- **Exercise details**
Reproduce every entry exactly and leave its pictures out.

- **Data supplied**
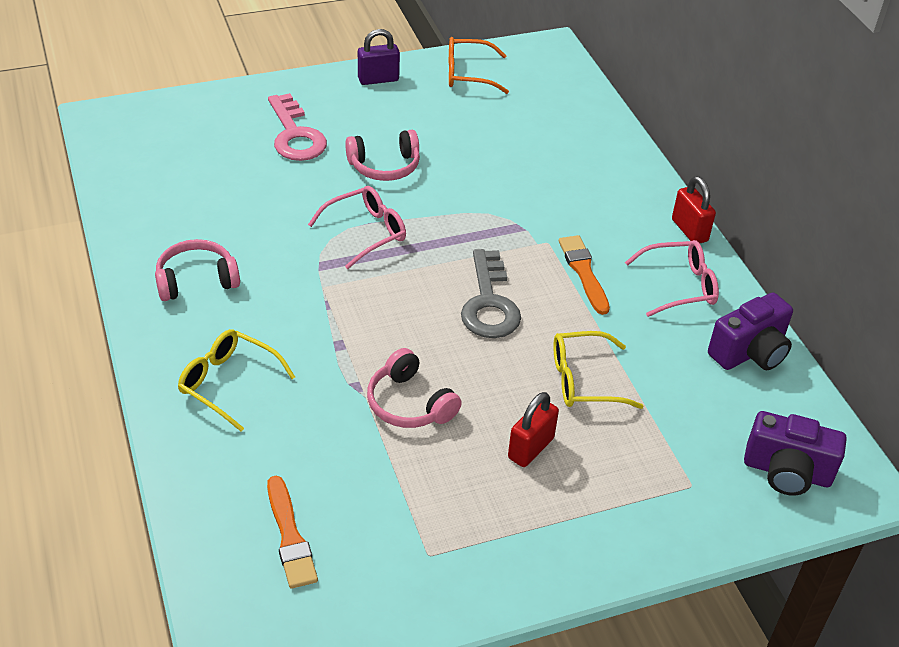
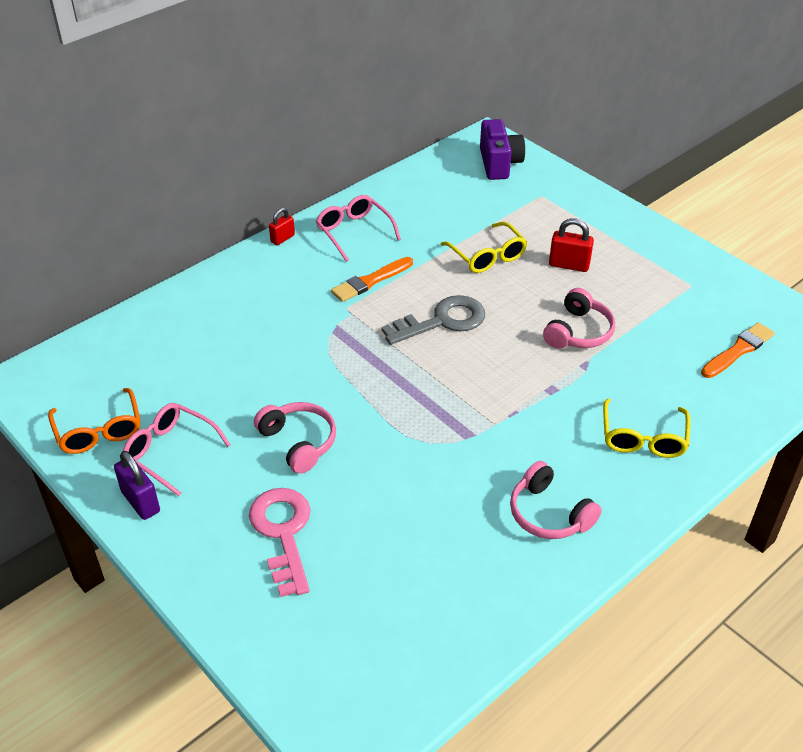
camera: 110 degrees left, 0 degrees up
(295, 135) = (283, 533): pink key -> pink key turned 60 degrees counterclockwise
(366, 232) = (405, 421): pink glasses -> pink glasses (170, 452)
(689, 230) = (282, 238): red padlock -> red padlock, size x0.66
(750, 352) = (403, 191): purple camera -> none

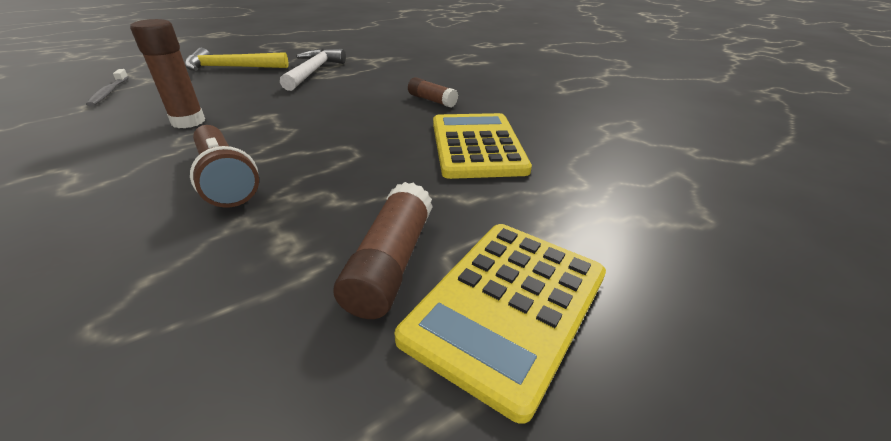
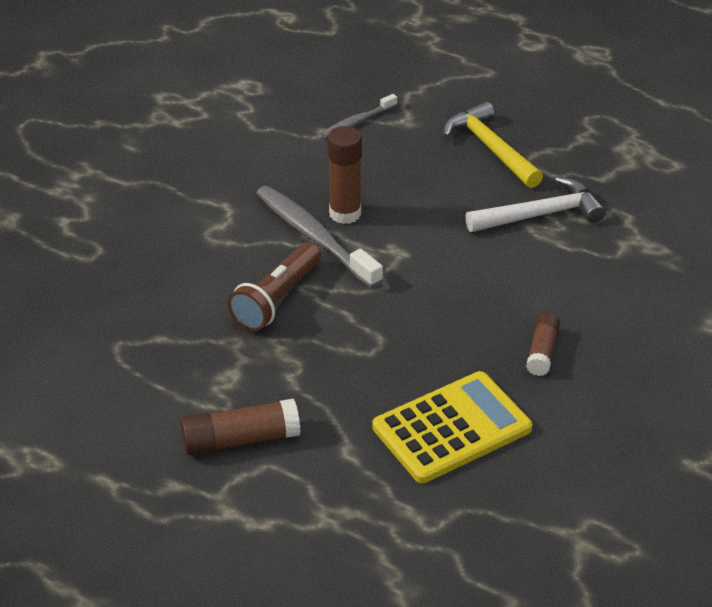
camera: 65 degrees right, 5 degrees up
(187, 140) = (315, 237): none -> grey toothbrush
(507, 306) = (235, 512): yellow calculator -> none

- **Result below**
camera: 110 degrees left, 0 degrees up
(295, 135) = (283, 533): pink key -> pink key turned 60 degrees counterclockwise
(366, 232) = (405, 421): pink glasses -> pink glasses (170, 452)
(689, 230) = (282, 238): red padlock -> red padlock, size x0.66
(750, 352) = (403, 191): purple camera -> none

camera: 65 degrees right, 5 degrees up
(187, 140) = (315, 237): none -> grey toothbrush
(507, 306) = (235, 512): yellow calculator -> none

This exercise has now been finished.